Saved data entries
-=-=-=-=-

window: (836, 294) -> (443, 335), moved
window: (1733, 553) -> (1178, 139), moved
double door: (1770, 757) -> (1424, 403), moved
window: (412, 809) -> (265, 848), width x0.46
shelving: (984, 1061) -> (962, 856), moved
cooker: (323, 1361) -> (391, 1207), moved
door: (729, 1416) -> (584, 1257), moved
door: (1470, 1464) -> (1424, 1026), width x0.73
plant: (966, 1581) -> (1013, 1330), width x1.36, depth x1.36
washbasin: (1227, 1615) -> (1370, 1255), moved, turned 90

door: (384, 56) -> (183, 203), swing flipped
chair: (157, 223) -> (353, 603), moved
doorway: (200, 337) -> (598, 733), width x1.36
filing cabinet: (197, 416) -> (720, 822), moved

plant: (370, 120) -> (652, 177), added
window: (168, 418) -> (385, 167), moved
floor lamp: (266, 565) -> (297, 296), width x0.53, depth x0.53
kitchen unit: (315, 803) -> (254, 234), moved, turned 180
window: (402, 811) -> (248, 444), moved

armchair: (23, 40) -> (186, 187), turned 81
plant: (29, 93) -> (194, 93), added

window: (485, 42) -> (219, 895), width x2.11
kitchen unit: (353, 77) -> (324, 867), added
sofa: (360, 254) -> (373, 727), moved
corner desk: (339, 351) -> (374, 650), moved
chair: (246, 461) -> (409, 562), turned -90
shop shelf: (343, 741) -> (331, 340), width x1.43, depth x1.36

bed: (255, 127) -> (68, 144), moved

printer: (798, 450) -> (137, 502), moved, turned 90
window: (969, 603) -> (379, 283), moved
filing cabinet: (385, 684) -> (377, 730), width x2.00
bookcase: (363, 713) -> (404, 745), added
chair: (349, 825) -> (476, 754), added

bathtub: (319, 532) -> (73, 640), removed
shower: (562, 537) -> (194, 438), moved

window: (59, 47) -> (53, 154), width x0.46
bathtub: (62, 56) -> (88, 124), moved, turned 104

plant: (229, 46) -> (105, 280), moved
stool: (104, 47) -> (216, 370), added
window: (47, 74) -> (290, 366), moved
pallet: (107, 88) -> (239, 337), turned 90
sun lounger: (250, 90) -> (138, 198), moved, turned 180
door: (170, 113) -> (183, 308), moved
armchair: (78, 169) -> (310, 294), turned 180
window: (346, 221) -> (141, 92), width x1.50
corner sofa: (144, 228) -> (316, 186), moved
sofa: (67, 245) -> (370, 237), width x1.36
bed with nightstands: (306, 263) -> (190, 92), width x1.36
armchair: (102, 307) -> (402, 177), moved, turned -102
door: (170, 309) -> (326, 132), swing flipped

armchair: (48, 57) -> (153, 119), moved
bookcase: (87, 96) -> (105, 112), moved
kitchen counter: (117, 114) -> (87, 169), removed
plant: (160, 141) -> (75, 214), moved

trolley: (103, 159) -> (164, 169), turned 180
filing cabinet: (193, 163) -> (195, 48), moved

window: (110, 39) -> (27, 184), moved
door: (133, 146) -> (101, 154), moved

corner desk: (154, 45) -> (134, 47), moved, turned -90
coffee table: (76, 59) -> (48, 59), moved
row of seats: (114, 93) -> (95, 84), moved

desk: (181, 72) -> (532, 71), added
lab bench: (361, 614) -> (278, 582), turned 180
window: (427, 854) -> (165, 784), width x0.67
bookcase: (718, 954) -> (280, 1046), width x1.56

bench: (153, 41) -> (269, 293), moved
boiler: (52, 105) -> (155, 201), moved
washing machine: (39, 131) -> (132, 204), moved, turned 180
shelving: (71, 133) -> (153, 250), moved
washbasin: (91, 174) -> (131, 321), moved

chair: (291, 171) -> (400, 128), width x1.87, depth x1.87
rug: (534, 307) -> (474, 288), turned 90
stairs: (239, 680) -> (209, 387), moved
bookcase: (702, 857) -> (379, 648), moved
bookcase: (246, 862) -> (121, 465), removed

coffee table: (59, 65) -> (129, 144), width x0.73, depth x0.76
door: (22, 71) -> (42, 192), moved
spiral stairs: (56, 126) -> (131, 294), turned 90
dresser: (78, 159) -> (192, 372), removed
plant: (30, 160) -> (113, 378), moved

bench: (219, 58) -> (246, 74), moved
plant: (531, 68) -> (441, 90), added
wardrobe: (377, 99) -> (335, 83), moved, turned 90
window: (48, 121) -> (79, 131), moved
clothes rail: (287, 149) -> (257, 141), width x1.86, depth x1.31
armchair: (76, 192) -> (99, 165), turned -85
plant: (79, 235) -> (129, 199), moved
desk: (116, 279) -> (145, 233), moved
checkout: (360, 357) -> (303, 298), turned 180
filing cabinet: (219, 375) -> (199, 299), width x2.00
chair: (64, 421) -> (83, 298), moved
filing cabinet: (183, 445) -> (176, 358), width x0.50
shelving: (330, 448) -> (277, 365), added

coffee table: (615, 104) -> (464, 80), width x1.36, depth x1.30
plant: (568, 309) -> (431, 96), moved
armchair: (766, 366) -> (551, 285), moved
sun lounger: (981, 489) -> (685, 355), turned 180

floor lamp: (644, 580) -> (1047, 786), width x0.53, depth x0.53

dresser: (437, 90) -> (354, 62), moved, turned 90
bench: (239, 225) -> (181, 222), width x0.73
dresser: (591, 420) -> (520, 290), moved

-=-=-=-=-

◆ Work required ◆
All of the data above should be reproduced exactly, with nothing missing.

◆ The completed task ◆
window: (836, 294) -> (443, 335), moved
window: (1733, 553) -> (1178, 139), moved
double door: (1770, 757) -> (1424, 403), moved
window: (412, 809) -> (265, 848), width x0.46
shelving: (984, 1061) -> (962, 856), moved
cooker: (323, 1361) -> (391, 1207), moved
door: (729, 1416) -> (584, 1257), moved
door: (1470, 1464) -> (1424, 1026), width x0.73
plant: (966, 1581) -> (1013, 1330), width x1.36, depth x1.36
washbasin: (1227, 1615) -> (1370, 1255), moved, turned 90

door: (384, 56) -> (183, 203), swing flipped
chair: (157, 223) -> (353, 603), moved
doorway: (200, 337) -> (598, 733), width x1.36
filing cabinet: (197, 416) -> (720, 822), moved

plant: (370, 120) -> (652, 177), added
window: (168, 418) -> (385, 167), moved
floor lamp: (266, 565) -> (297, 296), width x0.53, depth x0.53
kitchen unit: (315, 803) -> (254, 234), moved, turned 180
window: (402, 811) -> (248, 444), moved

armchair: (23, 40) -> (186, 187), turned 81
plant: (29, 93) -> (194, 93), added

window: (485, 42) -> (219, 895), width x2.11
kitchen unit: (353, 77) -> (324, 867), added
sofa: (360, 254) -> (373, 727), moved
corner desk: (339, 351) -> (374, 650), moved
chair: (246, 461) -> (409, 562), turned -90
shop shelf: (343, 741) -> (331, 340), width x1.43, depth x1.36

bed: (255, 127) -> (68, 144), moved

printer: (798, 450) -> (137, 502), moved, turned 90
window: (969, 603) -> (379, 283), moved
filing cabinet: (385, 684) -> (377, 730), width x2.00
bookcase: (363, 713) -> (404, 745), added
chair: (349, 825) -> (476, 754), added

bathtub: (319, 532) -> (73, 640), removed
shower: (562, 537) -> (194, 438), moved

window: (59, 47) -> (53, 154), width x0.46
bathtub: (62, 56) -> (88, 124), moved, turned 104

plant: (229, 46) -> (105, 280), moved
stool: (104, 47) -> (216, 370), added
window: (47, 74) -> (290, 366), moved
pallet: (107, 88) -> (239, 337), turned 90
sun lounger: (250, 90) -> (138, 198), moved, turned 180
door: (170, 113) -> (183, 308), moved
armchair: (78, 169) -> (310, 294), turned 180
window: (346, 221) -> (141, 92), width x1.50
corner sofa: (144, 228) -> (316, 186), moved
sofa: (67, 245) -> (370, 237), width x1.36
bed with nightstands: (306, 263) -> (190, 92), width x1.36
armchair: (102, 307) -> (402, 177), moved, turned -102
door: (170, 309) -> (326, 132), swing flipped

armchair: (48, 57) -> (153, 119), moved
bookcase: (87, 96) -> (105, 112), moved
kitchen counter: (117, 114) -> (87, 169), removed
plant: (160, 141) -> (75, 214), moved

trolley: (103, 159) -> (164, 169), turned 180
filing cabinet: (193, 163) -> (195, 48), moved

window: (110, 39) -> (27, 184), moved
door: (133, 146) -> (101, 154), moved

corner desk: (154, 45) -> (134, 47), moved, turned -90
coffee table: (76, 59) -> (48, 59), moved
row of seats: (114, 93) -> (95, 84), moved

desk: (181, 72) -> (532, 71), added
lab bench: (361, 614) -> (278, 582), turned 180
window: (427, 854) -> (165, 784), width x0.67
bookcase: (718, 954) -> (280, 1046), width x1.56

bench: (153, 41) -> (269, 293), moved
boiler: (52, 105) -> (155, 201), moved
washing machine: (39, 131) -> (132, 204), moved, turned 180
shelving: (71, 133) -> (153, 250), moved
washbasin: (91, 174) -> (131, 321), moved

chair: (291, 171) -> (400, 128), width x1.87, depth x1.87
rug: (534, 307) -> (474, 288), turned 90
stairs: (239, 680) -> (209, 387), moved
bookcase: (702, 857) -> (379, 648), moved
bookcase: (246, 862) -> (121, 465), removed

coffee table: (59, 65) -> (129, 144), width x0.73, depth x0.76
door: (22, 71) -> (42, 192), moved
spiral stairs: (56, 126) -> (131, 294), turned 90
dresser: (78, 159) -> (192, 372), removed
plant: (30, 160) -> (113, 378), moved

bench: (219, 58) -> (246, 74), moved
plant: (531, 68) -> (441, 90), added
wardrobe: (377, 99) -> (335, 83), moved, turned 90
window: (48, 121) -> (79, 131), moved
clothes rail: (287, 149) -> (257, 141), width x1.86, depth x1.31
armchair: (76, 192) -> (99, 165), turned -85
plant: (79, 235) -> (129, 199), moved
desk: (116, 279) -> (145, 233), moved
checkout: (360, 357) -> (303, 298), turned 180
filing cabinet: (219, 375) -> (199, 299), width x2.00
chair: (64, 421) -> (83, 298), moved
filing cabinet: (183, 445) -> (176, 358), width x0.50
shelving: (330, 448) -> (277, 365), added

coffee table: (615, 104) -> (464, 80), width x1.36, depth x1.30
plant: (568, 309) -> (431, 96), moved
armchair: (766, 366) -> (551, 285), moved
sun lounger: (981, 489) -> (685, 355), turned 180

floor lamp: (644, 580) -> (1047, 786), width x0.53, depth x0.53

dresser: (437, 90) -> (354, 62), moved, turned 90
bench: (239, 225) -> (181, 222), width x0.73
dresser: (591, 420) -> (520, 290), moved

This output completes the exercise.